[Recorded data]
##########
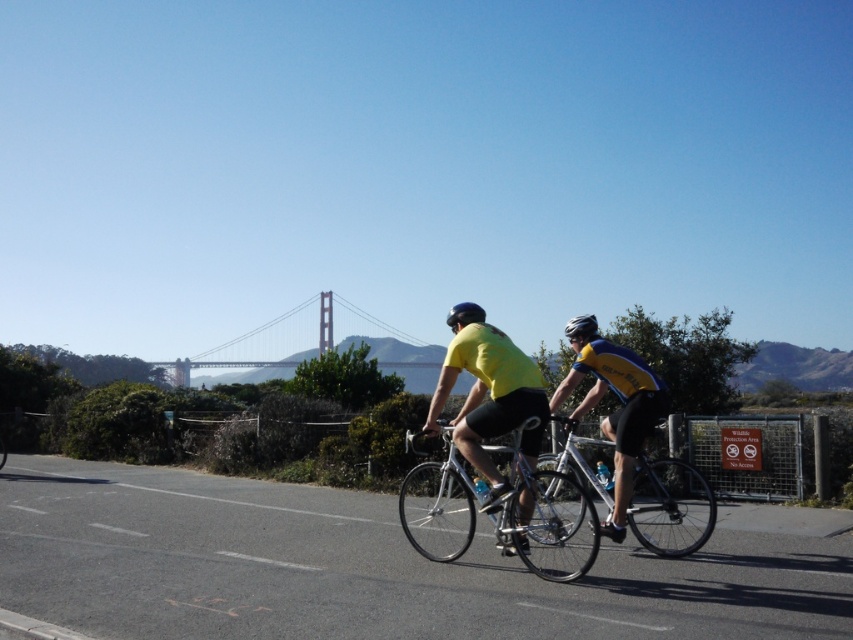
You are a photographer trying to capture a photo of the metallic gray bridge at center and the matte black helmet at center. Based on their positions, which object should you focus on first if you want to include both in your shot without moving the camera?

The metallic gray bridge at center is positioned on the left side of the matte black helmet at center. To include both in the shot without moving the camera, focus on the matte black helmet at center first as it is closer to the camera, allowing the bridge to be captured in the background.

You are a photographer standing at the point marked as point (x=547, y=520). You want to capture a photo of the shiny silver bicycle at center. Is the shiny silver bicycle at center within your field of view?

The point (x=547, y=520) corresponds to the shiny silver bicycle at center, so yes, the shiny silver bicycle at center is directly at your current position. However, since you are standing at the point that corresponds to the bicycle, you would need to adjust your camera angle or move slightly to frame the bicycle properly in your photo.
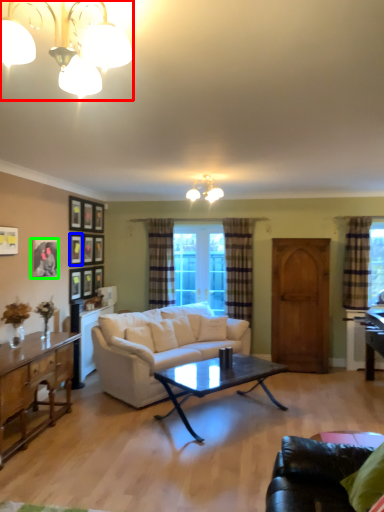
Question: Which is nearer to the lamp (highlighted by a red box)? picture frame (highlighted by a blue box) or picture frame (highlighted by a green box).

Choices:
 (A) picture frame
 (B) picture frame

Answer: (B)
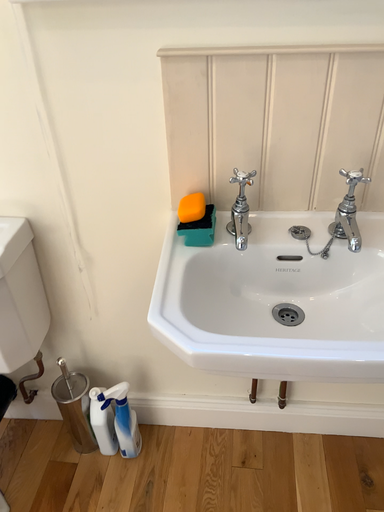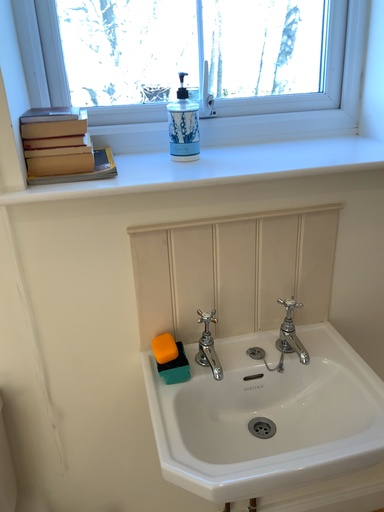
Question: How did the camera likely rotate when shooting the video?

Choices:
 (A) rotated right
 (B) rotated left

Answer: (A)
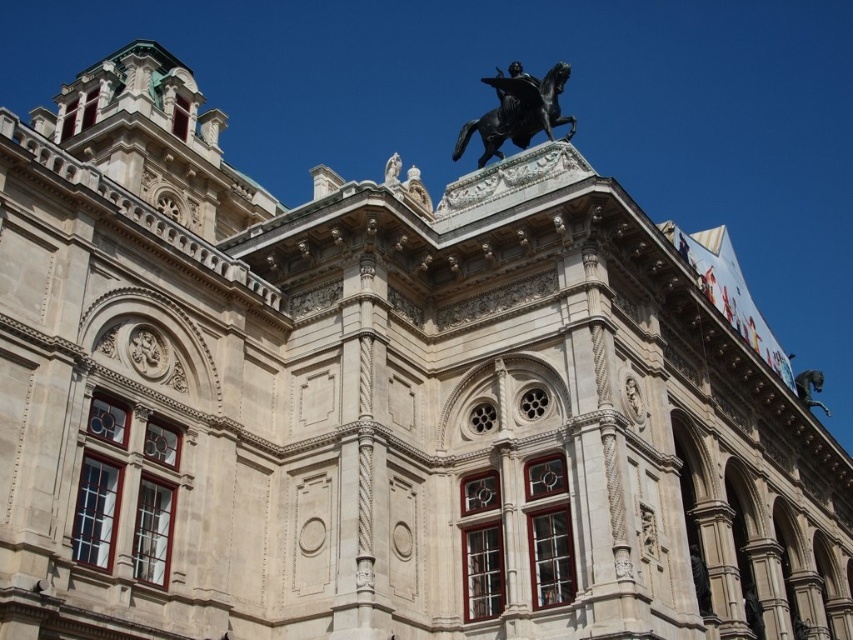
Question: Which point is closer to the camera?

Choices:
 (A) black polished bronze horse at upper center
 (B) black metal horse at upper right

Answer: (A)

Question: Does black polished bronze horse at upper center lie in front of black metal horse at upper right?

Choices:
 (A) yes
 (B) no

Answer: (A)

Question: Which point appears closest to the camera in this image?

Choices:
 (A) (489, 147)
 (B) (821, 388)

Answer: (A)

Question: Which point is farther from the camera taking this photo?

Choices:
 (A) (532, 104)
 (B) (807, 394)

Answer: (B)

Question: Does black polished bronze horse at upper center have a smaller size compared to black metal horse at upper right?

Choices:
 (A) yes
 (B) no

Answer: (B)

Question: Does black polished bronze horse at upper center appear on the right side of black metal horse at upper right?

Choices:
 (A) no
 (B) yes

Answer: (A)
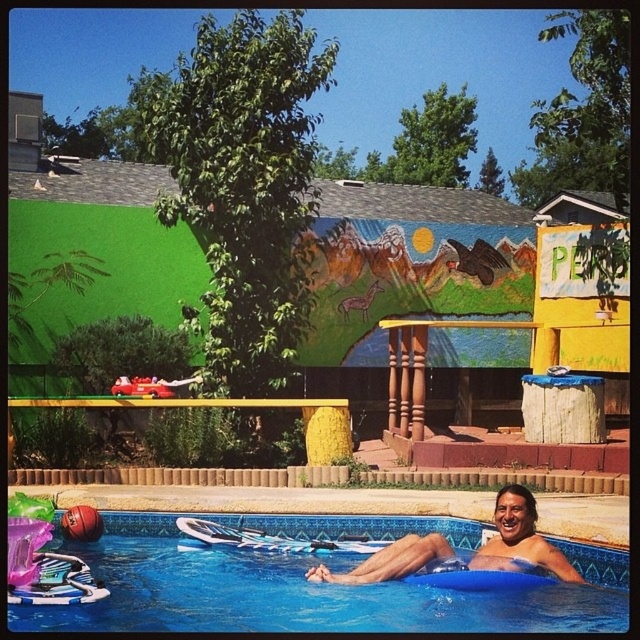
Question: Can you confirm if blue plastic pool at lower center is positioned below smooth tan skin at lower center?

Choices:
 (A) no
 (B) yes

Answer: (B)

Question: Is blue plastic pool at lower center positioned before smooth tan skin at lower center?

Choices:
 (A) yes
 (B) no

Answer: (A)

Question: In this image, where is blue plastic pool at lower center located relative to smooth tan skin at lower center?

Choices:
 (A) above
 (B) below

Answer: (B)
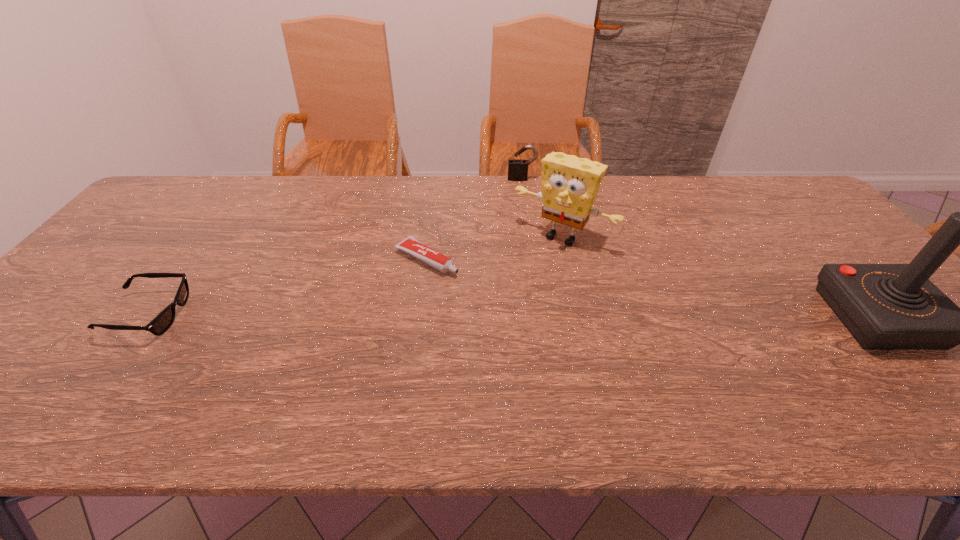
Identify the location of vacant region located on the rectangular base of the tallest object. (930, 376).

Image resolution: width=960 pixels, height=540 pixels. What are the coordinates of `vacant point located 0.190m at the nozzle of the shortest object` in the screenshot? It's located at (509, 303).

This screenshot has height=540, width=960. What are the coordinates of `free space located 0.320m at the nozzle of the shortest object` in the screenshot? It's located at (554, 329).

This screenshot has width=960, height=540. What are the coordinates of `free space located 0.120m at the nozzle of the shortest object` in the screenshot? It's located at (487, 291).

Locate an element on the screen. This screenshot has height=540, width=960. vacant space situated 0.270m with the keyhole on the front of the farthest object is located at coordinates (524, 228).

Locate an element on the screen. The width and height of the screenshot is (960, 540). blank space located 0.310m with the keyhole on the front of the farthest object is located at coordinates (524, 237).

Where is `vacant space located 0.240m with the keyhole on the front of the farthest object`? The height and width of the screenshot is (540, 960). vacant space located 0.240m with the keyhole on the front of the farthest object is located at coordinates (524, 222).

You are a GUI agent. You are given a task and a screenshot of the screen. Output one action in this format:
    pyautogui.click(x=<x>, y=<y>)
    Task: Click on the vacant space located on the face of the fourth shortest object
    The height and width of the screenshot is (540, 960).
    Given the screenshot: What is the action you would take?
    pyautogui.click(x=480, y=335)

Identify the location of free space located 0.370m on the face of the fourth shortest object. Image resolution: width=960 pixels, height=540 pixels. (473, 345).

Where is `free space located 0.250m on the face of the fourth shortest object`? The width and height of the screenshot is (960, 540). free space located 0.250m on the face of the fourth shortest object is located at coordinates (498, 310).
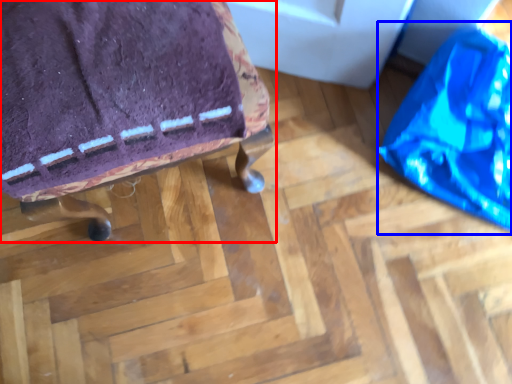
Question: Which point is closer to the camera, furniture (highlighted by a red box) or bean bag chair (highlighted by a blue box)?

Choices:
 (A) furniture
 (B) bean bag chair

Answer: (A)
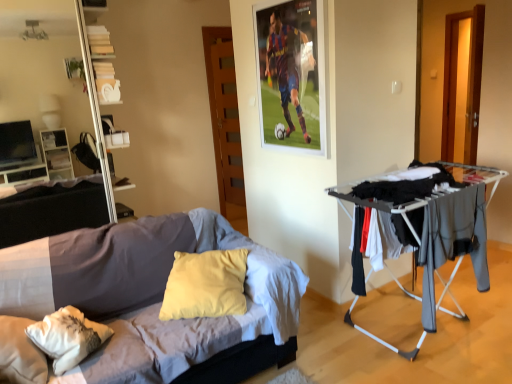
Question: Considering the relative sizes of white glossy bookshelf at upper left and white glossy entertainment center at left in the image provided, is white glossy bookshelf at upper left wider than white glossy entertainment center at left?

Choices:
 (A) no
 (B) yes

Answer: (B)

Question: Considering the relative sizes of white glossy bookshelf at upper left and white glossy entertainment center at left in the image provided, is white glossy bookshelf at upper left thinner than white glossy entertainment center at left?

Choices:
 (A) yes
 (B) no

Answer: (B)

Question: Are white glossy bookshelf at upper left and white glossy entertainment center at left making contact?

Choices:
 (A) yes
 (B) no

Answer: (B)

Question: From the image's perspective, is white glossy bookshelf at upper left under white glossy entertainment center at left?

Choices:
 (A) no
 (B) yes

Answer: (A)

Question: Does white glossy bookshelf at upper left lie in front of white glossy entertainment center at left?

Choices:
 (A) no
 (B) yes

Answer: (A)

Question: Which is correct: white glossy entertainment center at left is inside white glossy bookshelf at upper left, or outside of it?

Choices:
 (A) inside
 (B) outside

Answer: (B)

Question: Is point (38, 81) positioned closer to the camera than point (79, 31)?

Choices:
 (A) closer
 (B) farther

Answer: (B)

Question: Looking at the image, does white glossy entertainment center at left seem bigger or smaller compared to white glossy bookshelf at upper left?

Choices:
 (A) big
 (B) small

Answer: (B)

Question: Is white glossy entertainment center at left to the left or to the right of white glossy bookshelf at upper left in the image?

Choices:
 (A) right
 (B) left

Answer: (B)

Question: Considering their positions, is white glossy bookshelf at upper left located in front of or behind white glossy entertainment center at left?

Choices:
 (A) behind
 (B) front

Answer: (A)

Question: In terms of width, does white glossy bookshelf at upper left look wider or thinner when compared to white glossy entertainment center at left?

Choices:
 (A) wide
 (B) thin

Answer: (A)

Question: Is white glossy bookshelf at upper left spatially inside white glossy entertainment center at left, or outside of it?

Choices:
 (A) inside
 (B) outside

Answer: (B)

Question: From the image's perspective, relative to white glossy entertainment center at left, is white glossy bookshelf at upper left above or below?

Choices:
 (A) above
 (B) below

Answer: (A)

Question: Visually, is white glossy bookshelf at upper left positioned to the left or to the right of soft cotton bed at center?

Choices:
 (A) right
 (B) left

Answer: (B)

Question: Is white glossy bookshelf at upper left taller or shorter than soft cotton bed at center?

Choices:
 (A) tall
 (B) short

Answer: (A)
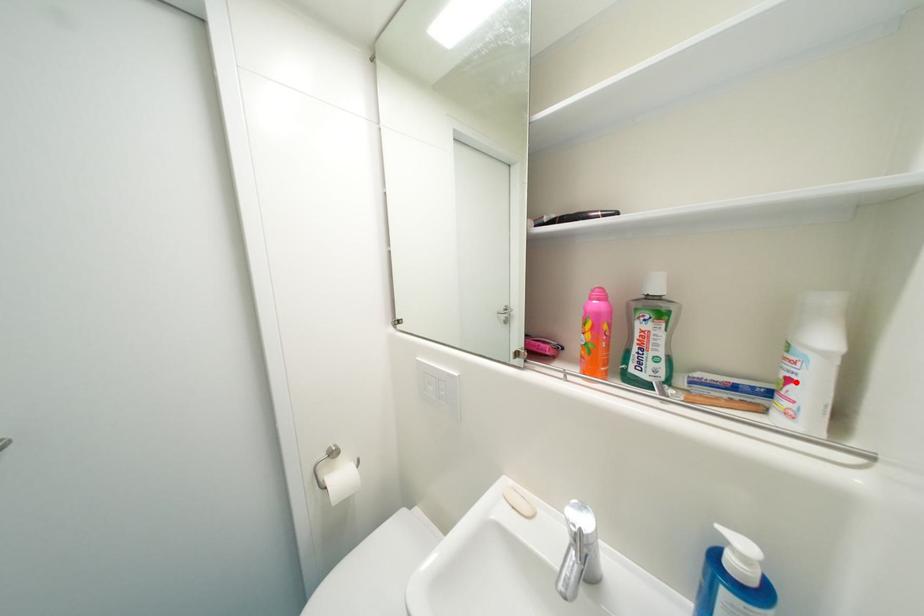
##########
Write out all the entries above again, swapping every "black metal horse" for "dark iron horse" and changing nothing else. Leave the pictures out.

Result of this exercise =>
You are a photographer trying to capture a photo of the metallic gray bridge at center and the matte black helmet at center. Based on their positions, which object should you focus on first if you want to include both in your shot without moving the camera?

The metallic gray bridge at center is positioned on the left side of the matte black helmet at center. To include both in the shot without moving the camera, focus on the matte black helmet at center first as it is closer to the camera, allowing the bridge to be captured in the background.

You are a photographer standing at the point marked as point (x=547, y=520). You want to capture a photo of the shiny silver bicycle at center. Is the shiny silver bicycle at center within your field of view?

The point (x=547, y=520) corresponds to the shiny silver bicycle at center, so yes, the shiny silver bicycle at center is directly at your current position. However, since you are standing at the point that corresponds to the bicycle, you would need to adjust your camera angle or move slightly to frame the bicycle properly in your photo.
Question: Which is nearer to the lamp (highlighted by a red box)? picture frame (highlighted by a blue box) or picture frame (highlighted by a green box).

Choices:
 (A) picture frame
 (B) picture frame

Answer: (B)
Question: How did the camera likely rotate when shooting the video?

Choices:
 (A) rotated right
 (B) rotated left

Answer: (A)
Question: Which point is closer to the camera?

Choices:
 (A) black polished bronze horse at upper center
 (B) dark iron horse at upper right

Answer: (A)

Question: Does black polished bronze horse at upper center lie in front of dark iron horse at upper right?

Choices:
 (A) yes
 (B) no

Answer: (A)

Question: Which point appears closest to the camera in this image?

Choices:
 (A) (489, 147)
 (B) (821, 388)

Answer: (A)

Question: Which point is farther from the camera taking this photo?

Choices:
 (A) (532, 104)
 (B) (807, 394)

Answer: (B)

Question: Does black polished bronze horse at upper center have a smaller size compared to dark iron horse at upper right?

Choices:
 (A) yes
 (B) no

Answer: (B)

Question: Does black polished bronze horse at upper center appear on the right side of dark iron horse at upper right?

Choices:
 (A) no
 (B) yes

Answer: (A)
Question: Can you confirm if blue plastic pool at lower center is positioned below smooth tan skin at lower center?

Choices:
 (A) no
 (B) yes

Answer: (B)

Question: Is blue plastic pool at lower center positioned before smooth tan skin at lower center?

Choices:
 (A) yes
 (B) no

Answer: (A)

Question: In this image, where is blue plastic pool at lower center located relative to smooth tan skin at lower center?

Choices:
 (A) above
 (B) below

Answer: (B)
Identify the location of vacant region located on the rectangular base of the tallest object. (930, 376).

Image resolution: width=960 pixels, height=540 pixels. What are the coordinates of `vacant point located 0.190m at the nozzle of the shortest object` in the screenshot? It's located at (509, 303).

This screenshot has height=540, width=960. What are the coordinates of `free space located 0.320m at the nozzle of the shortest object` in the screenshot? It's located at (554, 329).

This screenshot has width=960, height=540. What are the coordinates of `free space located 0.120m at the nozzle of the shortest object` in the screenshot? It's located at (487, 291).

Locate an element on the screen. This screenshot has height=540, width=960. vacant space situated 0.270m with the keyhole on the front of the farthest object is located at coordinates (524, 228).

Locate an element on the screen. The width and height of the screenshot is (960, 540). blank space located 0.310m with the keyhole on the front of the farthest object is located at coordinates (524, 237).

Where is `vacant space located 0.240m with the keyhole on the front of the farthest object`? The height and width of the screenshot is (540, 960). vacant space located 0.240m with the keyhole on the front of the farthest object is located at coordinates (524, 222).

You are a GUI agent. You are given a task and a screenshot of the screen. Output one action in this format:
    pyautogui.click(x=<x>, y=<y>)
    Task: Click on the vacant space located on the face of the fourth shortest object
    The height and width of the screenshot is (540, 960).
    Given the screenshot: What is the action you would take?
    pyautogui.click(x=480, y=335)

Identify the location of free space located 0.370m on the face of the fourth shortest object. Image resolution: width=960 pixels, height=540 pixels. (473, 345).

Where is `free space located 0.250m on the face of the fourth shortest object`? The width and height of the screenshot is (960, 540). free space located 0.250m on the face of the fourth shortest object is located at coordinates (498, 310).
Question: Which point is closer to the camera, furniture (highlighted by a red box) or bean bag chair (highlighted by a blue box)?

Choices:
 (A) furniture
 (B) bean bag chair

Answer: (A)
Question: Considering the relative sizes of white glossy bookshelf at upper left and white glossy entertainment center at left in the image provided, is white glossy bookshelf at upper left wider than white glossy entertainment center at left?

Choices:
 (A) no
 (B) yes

Answer: (B)

Question: Considering the relative sizes of white glossy bookshelf at upper left and white glossy entertainment center at left in the image provided, is white glossy bookshelf at upper left thinner than white glossy entertainment center at left?

Choices:
 (A) yes
 (B) no

Answer: (B)

Question: Are white glossy bookshelf at upper left and white glossy entertainment center at left making contact?

Choices:
 (A) yes
 (B) no

Answer: (B)

Question: From the image's perspective, is white glossy bookshelf at upper left under white glossy entertainment center at left?

Choices:
 (A) no
 (B) yes

Answer: (A)

Question: Does white glossy bookshelf at upper left lie in front of white glossy entertainment center at left?

Choices:
 (A) no
 (B) yes

Answer: (A)

Question: Which is correct: white glossy entertainment center at left is inside white glossy bookshelf at upper left, or outside of it?

Choices:
 (A) inside
 (B) outside

Answer: (B)

Question: Is point (38, 81) positioned closer to the camera than point (79, 31)?

Choices:
 (A) closer
 (B) farther

Answer: (B)

Question: Looking at the image, does white glossy entertainment center at left seem bigger or smaller compared to white glossy bookshelf at upper left?

Choices:
 (A) big
 (B) small

Answer: (B)

Question: Is white glossy entertainment center at left to the left or to the right of white glossy bookshelf at upper left in the image?

Choices:
 (A) right
 (B) left

Answer: (B)

Question: Considering their positions, is white glossy bookshelf at upper left located in front of or behind white glossy entertainment center at left?

Choices:
 (A) behind
 (B) front

Answer: (A)

Question: In terms of width, does white glossy bookshelf at upper left look wider or thinner when compared to white glossy entertainment center at left?

Choices:
 (A) wide
 (B) thin

Answer: (A)

Question: Is white glossy bookshelf at upper left spatially inside white glossy entertainment center at left, or outside of it?

Choices:
 (A) inside
 (B) outside

Answer: (B)

Question: From the image's perspective, relative to white glossy entertainment center at left, is white glossy bookshelf at upper left above or below?

Choices:
 (A) above
 (B) below

Answer: (A)

Question: Visually, is white glossy bookshelf at upper left positioned to the left or to the right of soft cotton bed at center?

Choices:
 (A) right
 (B) left

Answer: (B)

Question: Is white glossy bookshelf at upper left taller or shorter than soft cotton bed at center?

Choices:
 (A) tall
 (B) short

Answer: (A)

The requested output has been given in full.